» Exercise prompt
Update the lines in all of the records below by putting "anticlockwise" wherever "counterclockwise" appears, keeping every other word the same. Leave the pictures out of your answer.

-- START --

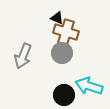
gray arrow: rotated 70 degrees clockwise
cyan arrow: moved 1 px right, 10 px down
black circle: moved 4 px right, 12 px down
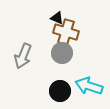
black circle: moved 4 px left, 4 px up
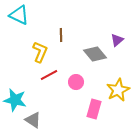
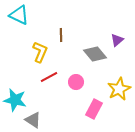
red line: moved 2 px down
yellow star: moved 1 px right, 1 px up
pink rectangle: rotated 12 degrees clockwise
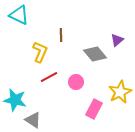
yellow star: moved 1 px right, 3 px down
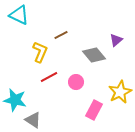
brown line: rotated 64 degrees clockwise
purple triangle: moved 1 px left
gray diamond: moved 1 px left, 1 px down
pink rectangle: moved 1 px down
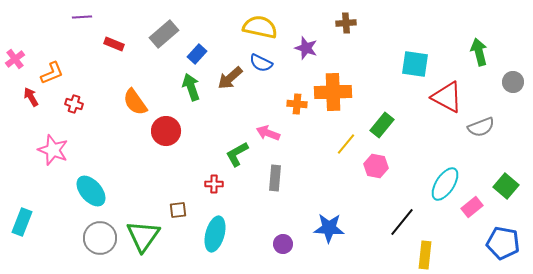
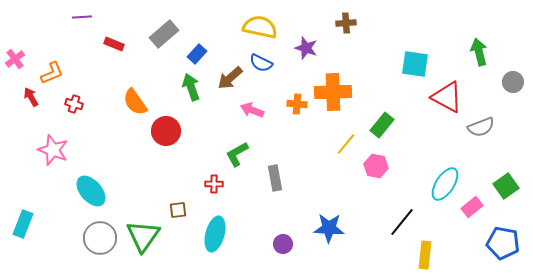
pink arrow at (268, 133): moved 16 px left, 23 px up
gray rectangle at (275, 178): rotated 15 degrees counterclockwise
green square at (506, 186): rotated 15 degrees clockwise
cyan rectangle at (22, 222): moved 1 px right, 2 px down
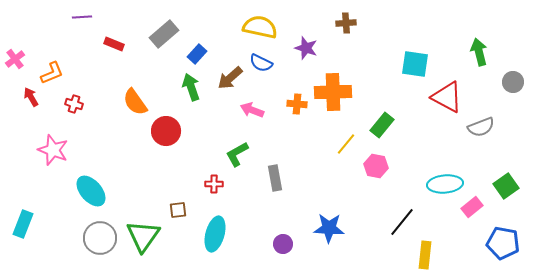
cyan ellipse at (445, 184): rotated 52 degrees clockwise
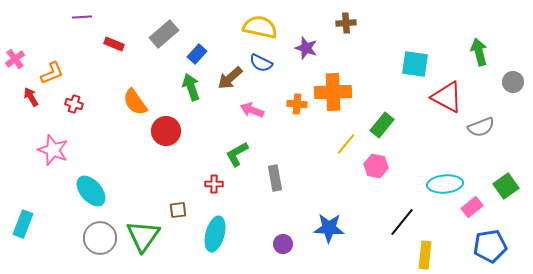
blue pentagon at (503, 243): moved 13 px left, 3 px down; rotated 20 degrees counterclockwise
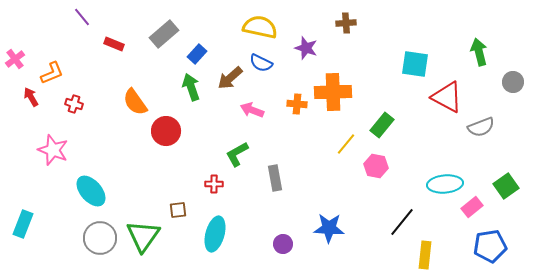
purple line at (82, 17): rotated 54 degrees clockwise
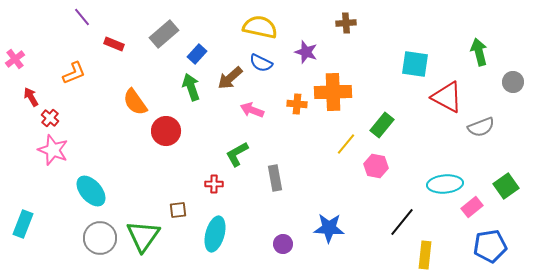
purple star at (306, 48): moved 4 px down
orange L-shape at (52, 73): moved 22 px right
red cross at (74, 104): moved 24 px left, 14 px down; rotated 24 degrees clockwise
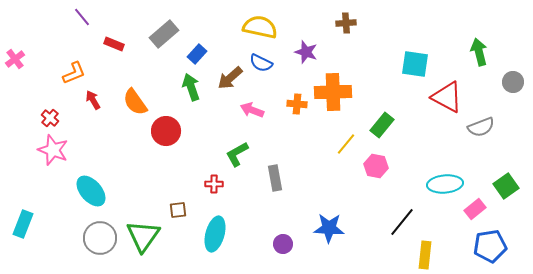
red arrow at (31, 97): moved 62 px right, 3 px down
pink rectangle at (472, 207): moved 3 px right, 2 px down
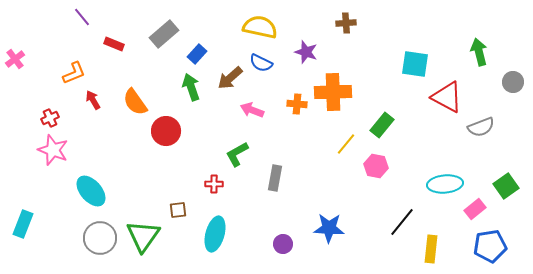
red cross at (50, 118): rotated 24 degrees clockwise
gray rectangle at (275, 178): rotated 20 degrees clockwise
yellow rectangle at (425, 255): moved 6 px right, 6 px up
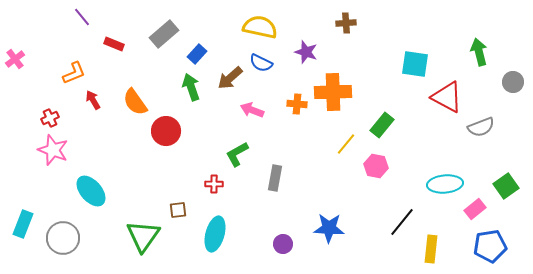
gray circle at (100, 238): moved 37 px left
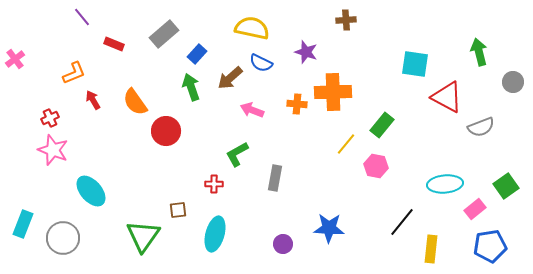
brown cross at (346, 23): moved 3 px up
yellow semicircle at (260, 27): moved 8 px left, 1 px down
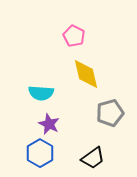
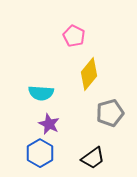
yellow diamond: moved 3 px right; rotated 52 degrees clockwise
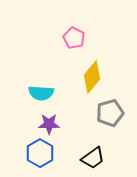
pink pentagon: moved 2 px down
yellow diamond: moved 3 px right, 3 px down
purple star: rotated 25 degrees counterclockwise
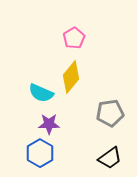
pink pentagon: rotated 15 degrees clockwise
yellow diamond: moved 21 px left
cyan semicircle: rotated 20 degrees clockwise
gray pentagon: rotated 8 degrees clockwise
black trapezoid: moved 17 px right
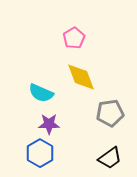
yellow diamond: moved 10 px right; rotated 60 degrees counterclockwise
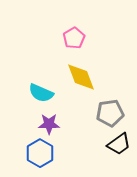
black trapezoid: moved 9 px right, 14 px up
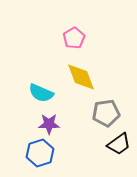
gray pentagon: moved 4 px left
blue hexagon: rotated 12 degrees clockwise
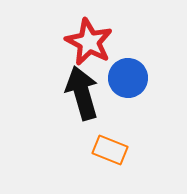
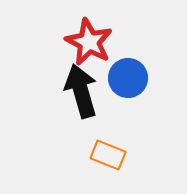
black arrow: moved 1 px left, 2 px up
orange rectangle: moved 2 px left, 5 px down
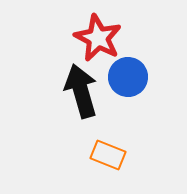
red star: moved 9 px right, 4 px up
blue circle: moved 1 px up
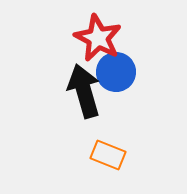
blue circle: moved 12 px left, 5 px up
black arrow: moved 3 px right
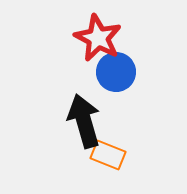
black arrow: moved 30 px down
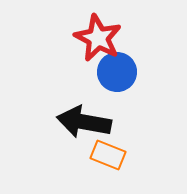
blue circle: moved 1 px right
black arrow: moved 1 px down; rotated 64 degrees counterclockwise
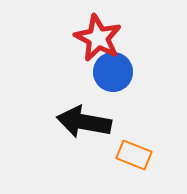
blue circle: moved 4 px left
orange rectangle: moved 26 px right
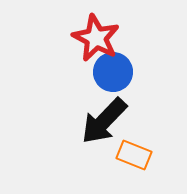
red star: moved 2 px left
black arrow: moved 20 px right, 1 px up; rotated 56 degrees counterclockwise
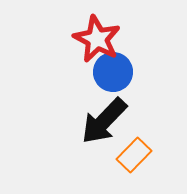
red star: moved 1 px right, 1 px down
orange rectangle: rotated 68 degrees counterclockwise
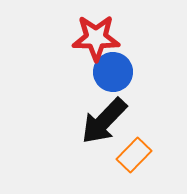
red star: moved 1 px left, 1 px up; rotated 27 degrees counterclockwise
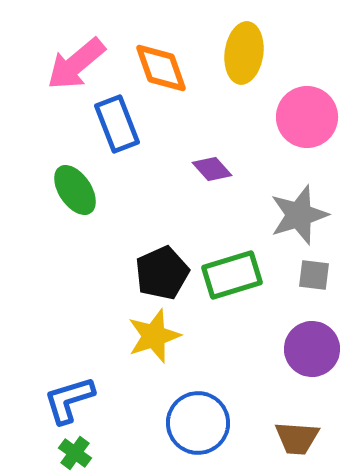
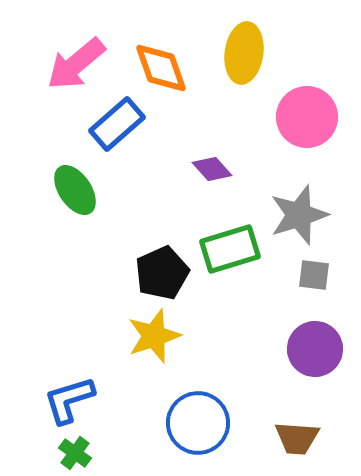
blue rectangle: rotated 70 degrees clockwise
green rectangle: moved 2 px left, 26 px up
purple circle: moved 3 px right
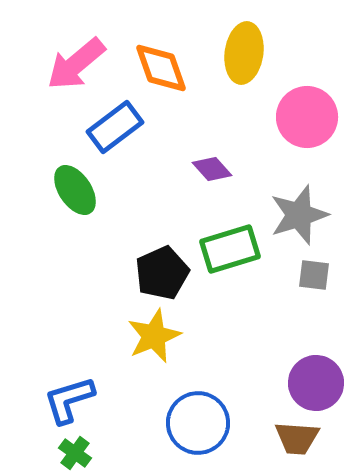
blue rectangle: moved 2 px left, 3 px down; rotated 4 degrees clockwise
yellow star: rotated 4 degrees counterclockwise
purple circle: moved 1 px right, 34 px down
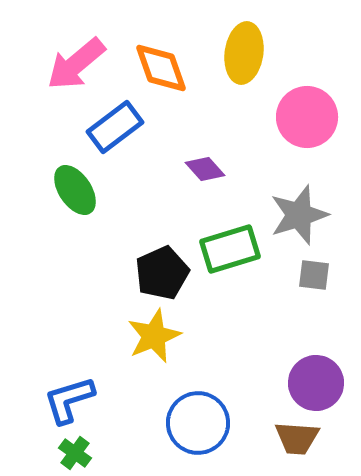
purple diamond: moved 7 px left
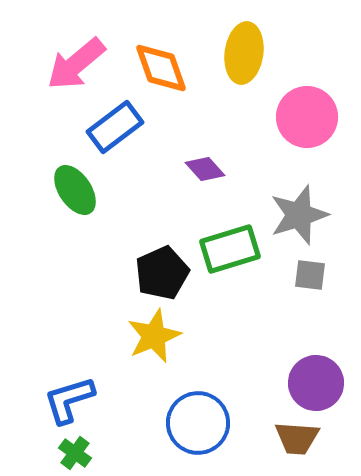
gray square: moved 4 px left
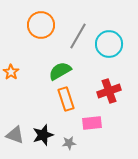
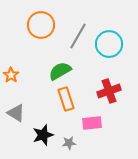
orange star: moved 3 px down
gray triangle: moved 1 px right, 22 px up; rotated 12 degrees clockwise
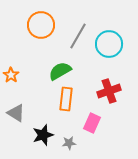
orange rectangle: rotated 25 degrees clockwise
pink rectangle: rotated 60 degrees counterclockwise
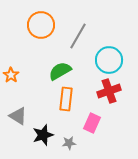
cyan circle: moved 16 px down
gray triangle: moved 2 px right, 3 px down
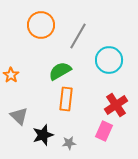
red cross: moved 7 px right, 14 px down; rotated 15 degrees counterclockwise
gray triangle: moved 1 px right; rotated 12 degrees clockwise
pink rectangle: moved 12 px right, 8 px down
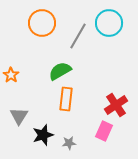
orange circle: moved 1 px right, 2 px up
cyan circle: moved 37 px up
gray triangle: rotated 18 degrees clockwise
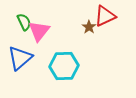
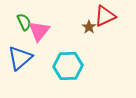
cyan hexagon: moved 4 px right
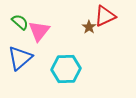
green semicircle: moved 4 px left; rotated 24 degrees counterclockwise
cyan hexagon: moved 2 px left, 3 px down
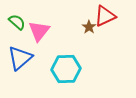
green semicircle: moved 3 px left
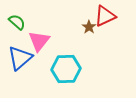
pink triangle: moved 10 px down
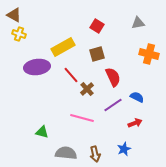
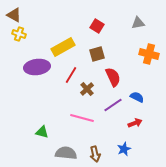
red line: rotated 72 degrees clockwise
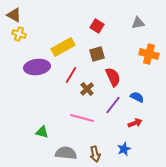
purple line: rotated 18 degrees counterclockwise
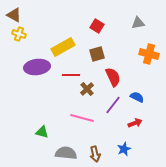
red line: rotated 60 degrees clockwise
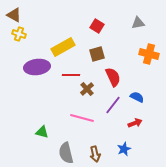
gray semicircle: rotated 110 degrees counterclockwise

-- END --

» Result
gray arrow: rotated 70 degrees clockwise
cyan arrow: moved 1 px right, 10 px down
black circle: moved 4 px right, 12 px down
black circle: moved 4 px left, 4 px up
red line: moved 2 px down
yellow star: moved 1 px right, 1 px up
pink rectangle: rotated 12 degrees clockwise
yellow star: moved 1 px right, 3 px down
brown line: rotated 64 degrees clockwise
purple triangle: moved 1 px left
gray diamond: moved 1 px left, 1 px down
pink rectangle: moved 1 px down
pink arrow at (268, 133): moved 16 px left, 23 px up
gray rectangle at (275, 178): rotated 15 degrees anticlockwise
green square at (506, 186): rotated 15 degrees clockwise
cyan rectangle at (22, 222): moved 1 px right, 2 px down
cyan ellipse at (445, 184): rotated 52 degrees clockwise
blue pentagon at (503, 243): moved 13 px left, 3 px down; rotated 20 degrees anticlockwise
purple line at (82, 17): rotated 54 degrees clockwise
purple star at (306, 48): moved 4 px down
orange L-shape at (52, 73): moved 22 px right
red cross at (74, 104): moved 24 px left, 14 px down; rotated 24 degrees clockwise
red arrow at (31, 97): moved 62 px right, 3 px down
pink rectangle at (472, 207): moved 3 px right, 2 px down
red cross at (50, 118): rotated 24 degrees clockwise
gray rectangle at (275, 178): rotated 20 degrees clockwise
yellow rectangle at (425, 255): moved 6 px right, 6 px up
gray circle at (100, 238): moved 37 px left
brown cross at (346, 23): moved 3 px up
yellow semicircle at (260, 27): moved 8 px left, 1 px down
yellow diamond: moved 3 px right; rotated 52 degrees clockwise
pink pentagon: moved 2 px down
yellow diamond: moved 3 px right, 3 px down
purple star: rotated 25 degrees anticlockwise
pink pentagon: rotated 15 degrees clockwise
yellow diamond: moved 21 px left
cyan semicircle: rotated 20 degrees clockwise
gray pentagon: rotated 8 degrees clockwise
black trapezoid: moved 17 px right
yellow diamond: moved 10 px right; rotated 60 degrees anticlockwise
black trapezoid: moved 9 px right, 14 px up
gray pentagon: moved 4 px left
blue hexagon: rotated 12 degrees clockwise
black arrow: moved 1 px left, 2 px up
orange rectangle: moved 2 px left, 5 px down
red star: moved 9 px right, 4 px up
blue circle: moved 1 px up
blue circle: moved 12 px left, 5 px up
black arrow: moved 3 px right
black arrow: moved 30 px down
blue circle: moved 1 px right
black arrow: moved 1 px down; rotated 64 degrees anticlockwise
blue circle: moved 4 px left
orange rectangle: moved 26 px right
red star: moved 2 px left
black arrow: moved 20 px right, 1 px up; rotated 56 degrees anticlockwise
red star: moved 1 px right, 1 px down
orange rectangle: rotated 68 degrees anticlockwise
red star: moved 1 px left, 1 px up; rotated 27 degrees anticlockwise
blue rectangle: rotated 70 degrees clockwise
green rectangle: moved 2 px left, 26 px up
purple circle: moved 3 px right
blue rectangle: moved 2 px left, 3 px down; rotated 4 degrees clockwise
yellow star: rotated 4 degrees anticlockwise
purple circle: moved 1 px right, 34 px down
purple diamond: moved 7 px left
gray square: moved 4 px left
orange star: moved 3 px down
gray triangle: moved 1 px right, 22 px up; rotated 12 degrees clockwise
orange rectangle: rotated 25 degrees clockwise
pink rectangle: rotated 60 degrees anticlockwise
cyan circle: moved 16 px down
gray triangle: moved 2 px right, 3 px down
red cross: moved 7 px right, 14 px down; rotated 15 degrees anticlockwise
gray triangle: moved 1 px right; rotated 12 degrees clockwise
pink rectangle: moved 12 px right, 8 px down
orange circle: moved 1 px right, 2 px up
cyan circle: moved 37 px up
gray triangle: rotated 18 degrees clockwise
cyan hexagon: moved 4 px right
green semicircle: moved 4 px left; rotated 24 degrees anticlockwise
cyan hexagon: moved 2 px left, 3 px down
green semicircle: moved 3 px left
pink triangle: moved 10 px down
red line: rotated 72 degrees clockwise
purple line: rotated 18 degrees anticlockwise
red line: rotated 60 degrees clockwise
gray semicircle: rotated 110 degrees anticlockwise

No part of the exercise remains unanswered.